[[ Data for this task open ]]

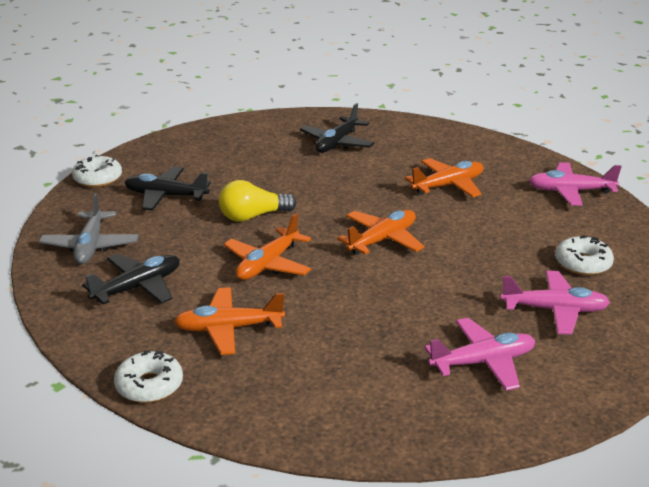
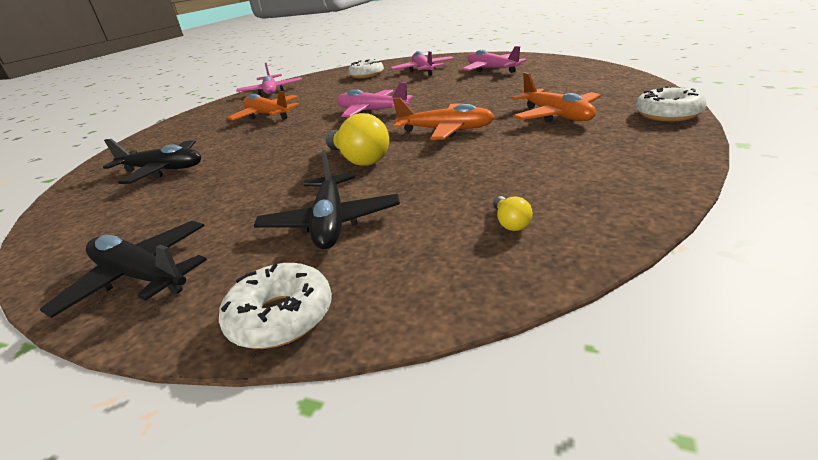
camera: 105 degrees left, 0 degrees up
grey plane [39,193,139,264] -> yellow light bulb [493,196,533,231]
black plane [82,254,180,305] -> black plane moved to [40,221,207,318]
orange plane [337,210,425,255] -> pink plane [337,82,413,117]

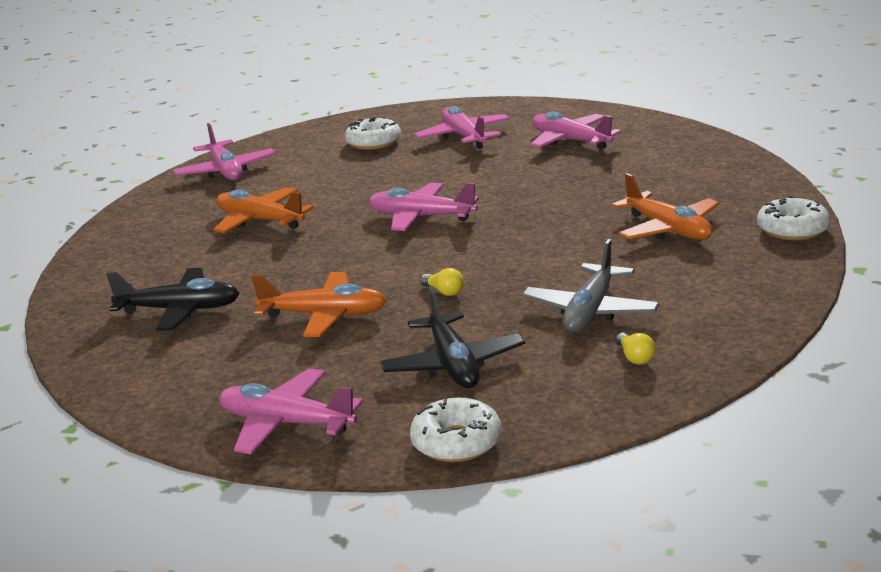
camera: 10 degrees left, 5 degrees down
black plane [40,221,207,318] -> pink plane [219,368,363,455]
yellow light bulb [326,113,389,165] -> yellow light bulb [420,268,464,296], size x0.48
orange plane [393,98,495,140] -> orange plane moved to [251,272,387,337]
none -> grey plane [522,239,660,332]

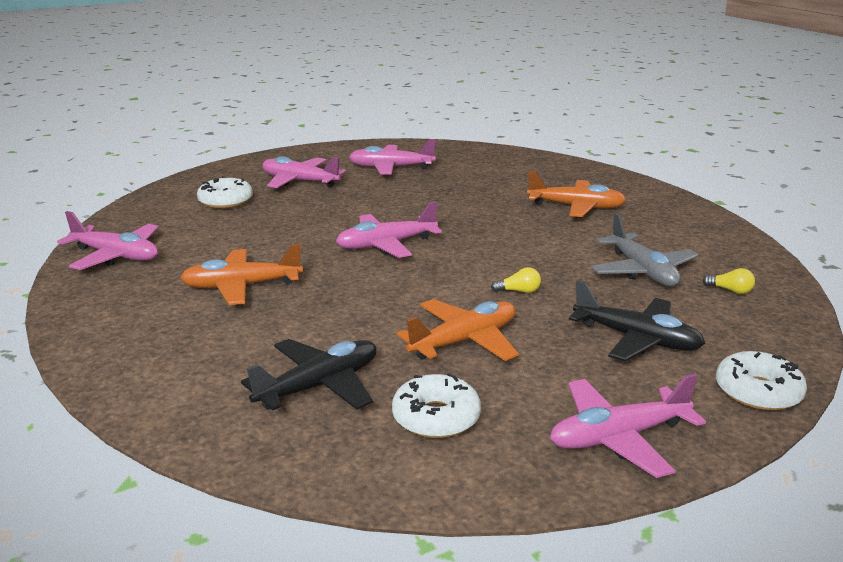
camera: 45 degrees left, 0 degrees up
white donut [757,196,830,240] -> white donut moved to [392,373,481,438]

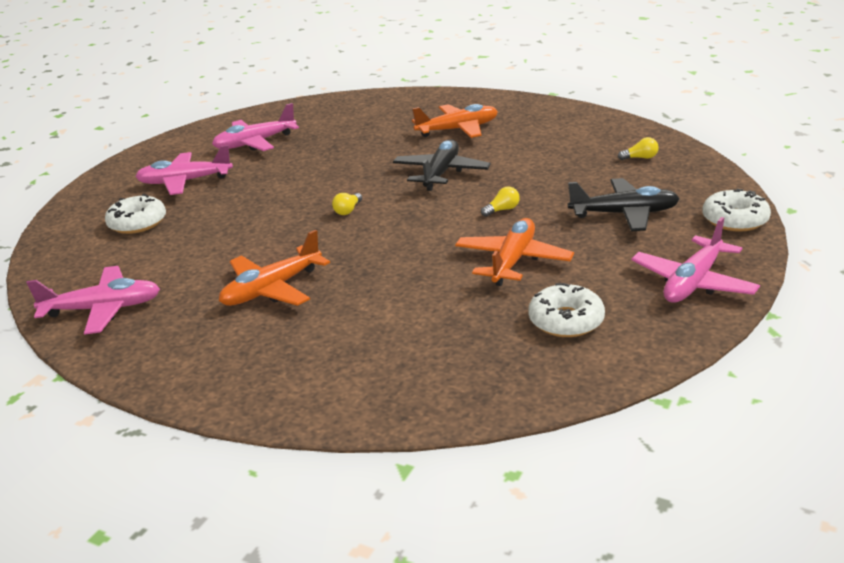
camera: 30 degrees left, 5 degrees up
black plane [241,339,377,410] -> black plane moved to [393,139,491,191]
pink plane [336,201,442,258] -> yellow light bulb [332,193,362,215]
grey plane [591,213,699,287] -> none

[[ Data for this task closed ]]

__About this task__
Exact repetition of the data is needed, with no images retained.

__Answer for this exercise__
camera: 105 degrees left, 0 degrees up
grey plane [39,193,139,264] -> yellow light bulb [493,196,533,231]
black plane [82,254,180,305] -> black plane moved to [40,221,207,318]
orange plane [337,210,425,255] -> pink plane [337,82,413,117]

camera: 10 degrees left, 5 degrees down
black plane [40,221,207,318] -> pink plane [219,368,363,455]
yellow light bulb [326,113,389,165] -> yellow light bulb [420,268,464,296], size x0.48
orange plane [393,98,495,140] -> orange plane moved to [251,272,387,337]
none -> grey plane [522,239,660,332]

camera: 45 degrees left, 0 degrees up
white donut [757,196,830,240] -> white donut moved to [392,373,481,438]

camera: 30 degrees left, 5 degrees up
black plane [241,339,377,410] -> black plane moved to [393,139,491,191]
pink plane [336,201,442,258] -> yellow light bulb [332,193,362,215]
grey plane [591,213,699,287] -> none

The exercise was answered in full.